- **INSTRUCTIONS FOR THE TASK**: Only a slice of the listing below is wanted. Retype the lines from the one containing "yellow brick A4 level 1 ->" through the one containing "cyan brick H4:H6", exactly, both ends included.
>>>>>
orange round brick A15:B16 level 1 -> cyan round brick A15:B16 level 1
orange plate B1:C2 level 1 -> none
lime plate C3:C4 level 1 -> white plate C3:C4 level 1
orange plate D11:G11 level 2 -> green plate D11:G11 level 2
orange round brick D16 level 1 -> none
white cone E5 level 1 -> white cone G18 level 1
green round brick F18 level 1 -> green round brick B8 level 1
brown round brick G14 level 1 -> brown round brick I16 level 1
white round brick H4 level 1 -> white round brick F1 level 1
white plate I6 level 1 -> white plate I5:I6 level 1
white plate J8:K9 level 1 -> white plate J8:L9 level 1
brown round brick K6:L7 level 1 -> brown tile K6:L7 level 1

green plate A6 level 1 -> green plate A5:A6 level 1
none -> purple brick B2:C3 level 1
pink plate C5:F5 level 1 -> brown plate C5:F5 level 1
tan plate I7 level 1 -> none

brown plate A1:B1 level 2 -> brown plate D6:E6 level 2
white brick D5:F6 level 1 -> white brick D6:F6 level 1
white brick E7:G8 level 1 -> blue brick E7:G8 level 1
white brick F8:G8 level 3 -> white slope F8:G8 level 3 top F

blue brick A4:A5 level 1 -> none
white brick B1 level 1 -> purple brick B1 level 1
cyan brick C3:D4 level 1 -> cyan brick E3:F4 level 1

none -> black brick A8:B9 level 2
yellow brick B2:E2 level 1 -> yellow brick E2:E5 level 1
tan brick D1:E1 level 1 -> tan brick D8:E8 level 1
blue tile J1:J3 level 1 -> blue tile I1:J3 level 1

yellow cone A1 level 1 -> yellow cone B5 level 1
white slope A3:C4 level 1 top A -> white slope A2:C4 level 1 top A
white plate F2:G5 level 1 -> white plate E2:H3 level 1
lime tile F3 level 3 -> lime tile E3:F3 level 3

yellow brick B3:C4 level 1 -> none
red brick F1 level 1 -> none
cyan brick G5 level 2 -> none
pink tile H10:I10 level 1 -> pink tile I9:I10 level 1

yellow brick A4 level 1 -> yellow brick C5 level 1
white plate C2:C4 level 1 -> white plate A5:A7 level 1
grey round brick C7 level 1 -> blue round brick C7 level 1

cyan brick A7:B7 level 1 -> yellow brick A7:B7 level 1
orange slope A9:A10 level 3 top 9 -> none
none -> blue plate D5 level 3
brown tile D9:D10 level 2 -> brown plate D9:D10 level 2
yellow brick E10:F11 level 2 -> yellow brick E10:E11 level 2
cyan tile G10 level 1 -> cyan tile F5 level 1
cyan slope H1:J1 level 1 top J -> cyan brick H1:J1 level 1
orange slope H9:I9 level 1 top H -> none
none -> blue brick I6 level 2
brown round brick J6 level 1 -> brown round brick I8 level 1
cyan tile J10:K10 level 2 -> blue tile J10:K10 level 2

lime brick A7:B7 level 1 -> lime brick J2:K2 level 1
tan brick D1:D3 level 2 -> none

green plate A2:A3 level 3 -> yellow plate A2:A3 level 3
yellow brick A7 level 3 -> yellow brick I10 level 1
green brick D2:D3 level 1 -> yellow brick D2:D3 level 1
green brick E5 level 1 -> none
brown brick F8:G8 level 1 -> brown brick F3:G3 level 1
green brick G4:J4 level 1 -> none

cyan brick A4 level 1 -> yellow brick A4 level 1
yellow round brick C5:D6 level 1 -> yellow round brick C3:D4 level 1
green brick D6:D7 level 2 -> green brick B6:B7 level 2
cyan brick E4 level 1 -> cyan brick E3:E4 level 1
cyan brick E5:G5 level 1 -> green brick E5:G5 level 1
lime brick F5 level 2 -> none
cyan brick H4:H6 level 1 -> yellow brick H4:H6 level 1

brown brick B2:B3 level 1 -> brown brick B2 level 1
<<<<<
- **RESPONSE TO THIS EXERCISE**:
yellow brick A4 level 1 -> yellow brick C5 level 1
white plate C2:C4 level 1 -> white plate A5:A7 level 1
grey round brick C7 level 1 -> blue round brick C7 level 1

cyan brick A7:B7 level 1 -> yellow brick A7:B7 level 1
orange slope A9:A10 level 3 top 9 -> none
none -> blue plate D5 level 3
brown tile D9:D10 level 2 -> brown plate D9:D10 level 2
yellow brick E10:F11 level 2 -> yellow brick E10:E11 level 2
cyan tile G10 level 1 -> cyan tile F5 level 1
cyan slope H1:J1 level 1 top J -> cyan brick H1:J1 level 1
orange slope H9:I9 level 1 top H -> none
none -> blue brick I6 level 2
brown round brick J6 level 1 -> brown round brick I8 level 1
cyan tile J10:K10 level 2 -> blue tile J10:K10 level 2

lime brick A7:B7 level 1 -> lime brick J2:K2 level 1
tan brick D1:D3 level 2 -> none

green plate A2:A3 level 3 -> yellow plate A2:A3 level 3
yellow brick A7 level 3 -> yellow brick I10 level 1
green brick D2:D3 level 1 -> yellow brick D2:D3 level 1
green brick E5 level 1 -> none
brown brick F8:G8 level 1 -> brown brick F3:G3 level 1
green brick G4:J4 level 1 -> none

cyan brick A4 level 1 -> yellow brick A4 level 1
yellow round brick C5:D6 level 1 -> yellow round brick C3:D4 level 1
green brick D6:D7 level 2 -> green brick B6:B7 level 2
cyan brick E4 level 1 -> cyan brick E3:E4 level 1
cyan brick E5:G5 level 1 -> green brick E5:G5 level 1
lime brick F5 level 2 -> none
cyan brick H4:H6 level 1 -> yellow brick H4:H6 level 1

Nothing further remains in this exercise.